%%

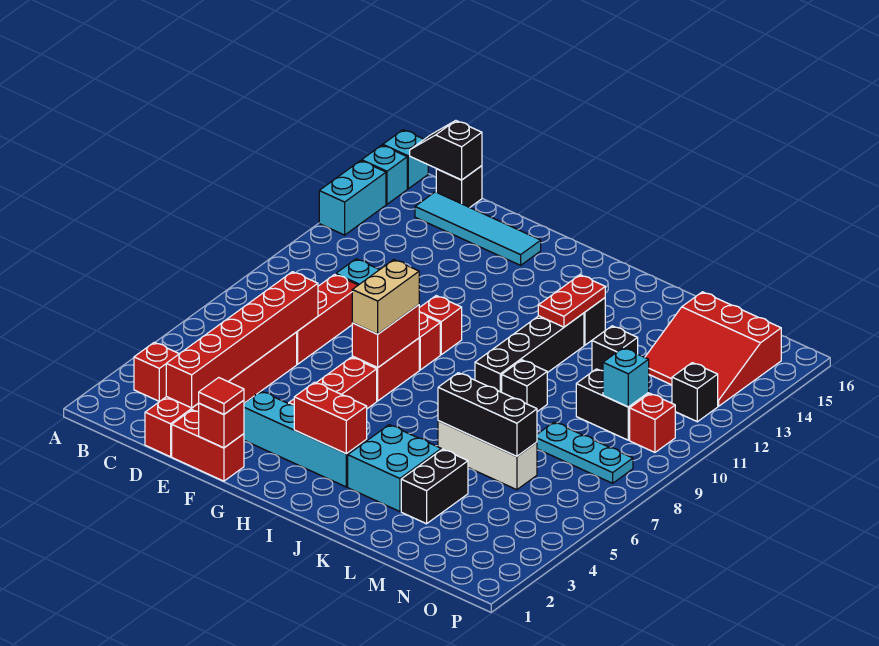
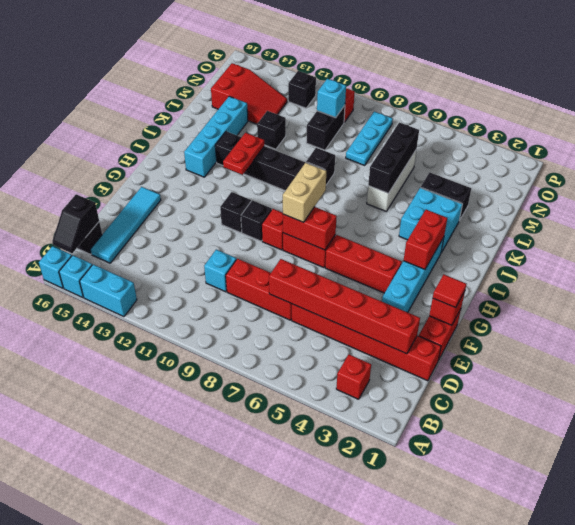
tan brick G7:G8 level 3 -> tan brick G8:H8 level 3
red brick G10 level 1 -> black brick G10 level 1
none -> black brick G11 level 1
none -> cyan brick I14:L14 level 1
red plate J12:J13 level 2 -> red plate I12:J12 level 2
red slope M13:O15 level 1 top 15 -> red slope M13:N15 level 1 top 15

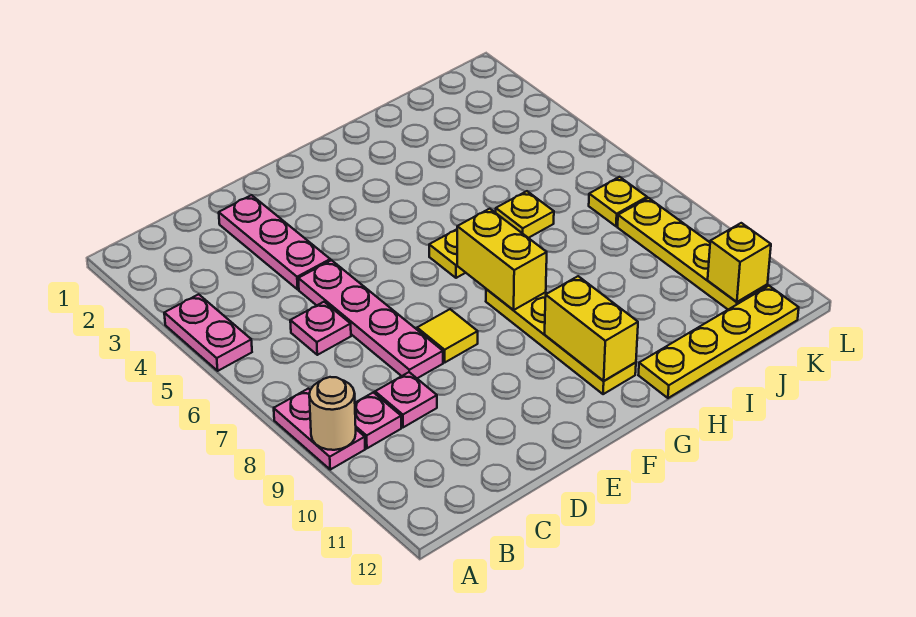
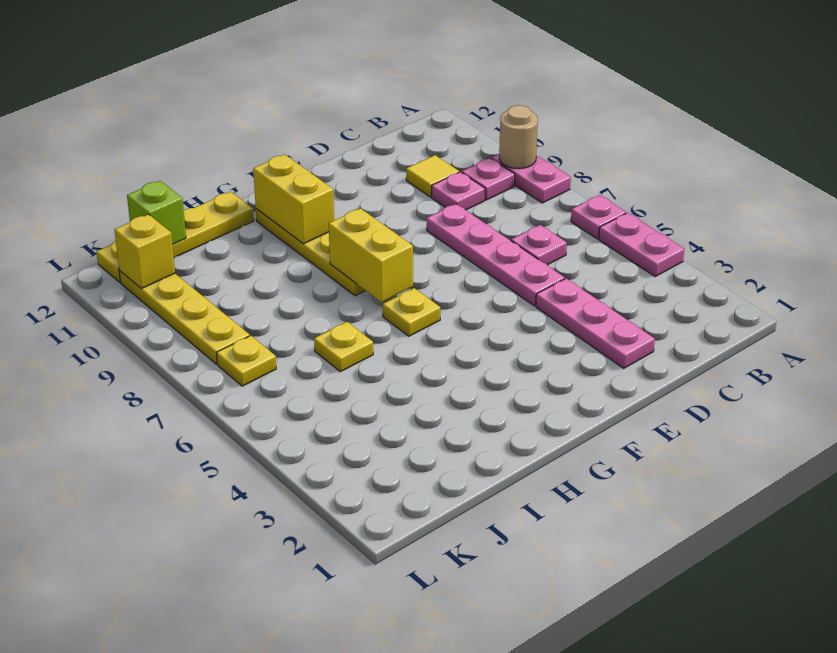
none -> pink plate A6 level 1
yellow tile E8 level 1 -> yellow tile C10 level 1
none -> lime brick J12 level 2

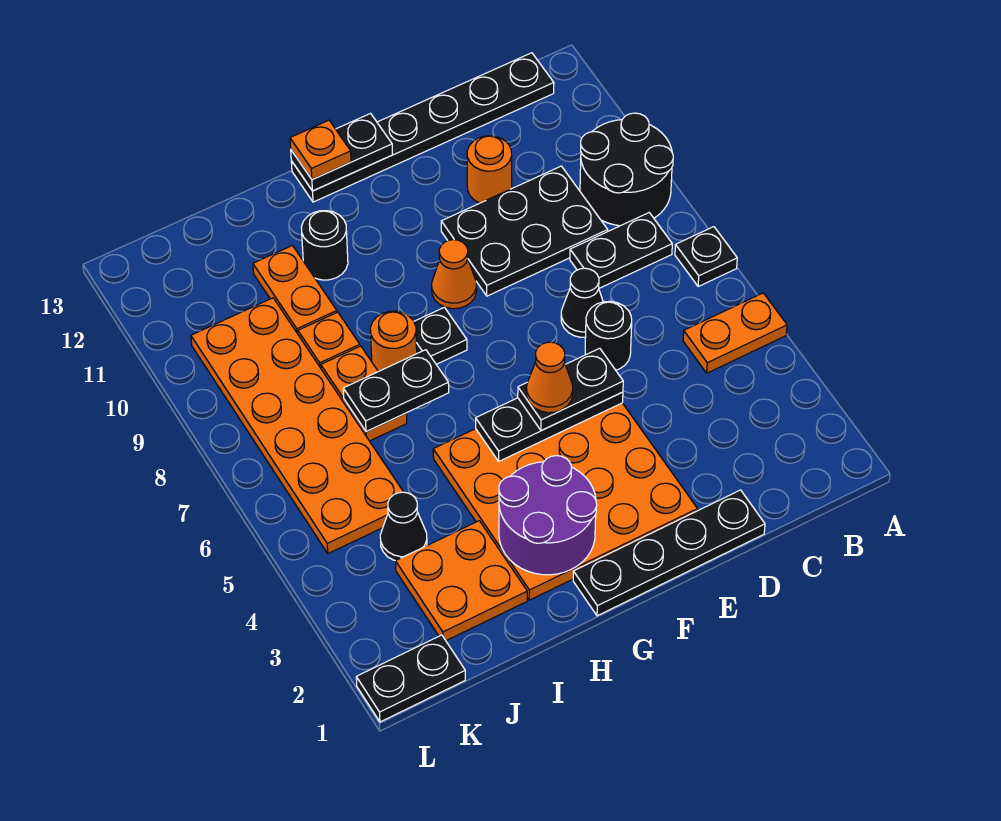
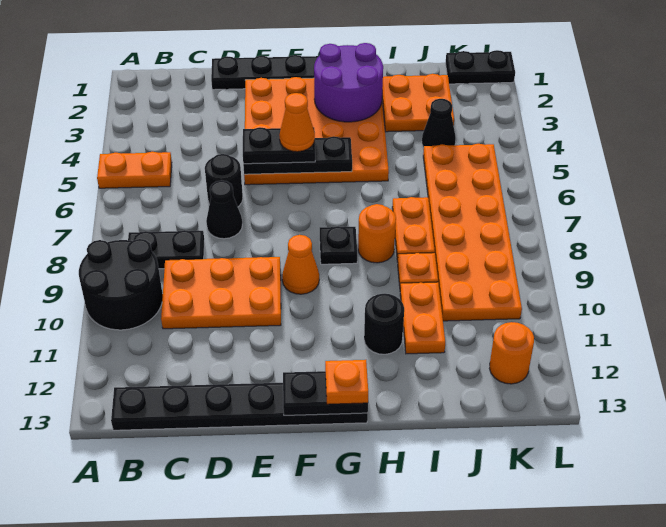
black plate A7 level 1 -> none
black plate C9:E10 level 1 -> orange plate C9:E10 level 1
orange round brick D11 level 1 -> orange round brick K12 level 1
black plate H7:I7 level 2 -> none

%%

## WORK ITEM
Once you find the line that contains "yellow tile E8", give it again along with every later line through the end of the data, word for word, minus the pictures.

## WRITTEN SOLUTION
yellow tile E8 level 1 -> yellow tile C10 level 1
none -> lime brick J12 level 2

black plate A7 level 1 -> none
black plate C9:E10 level 1 -> orange plate C9:E10 level 1
orange round brick D11 level 1 -> orange round brick K12 level 1
black plate H7:I7 level 2 -> none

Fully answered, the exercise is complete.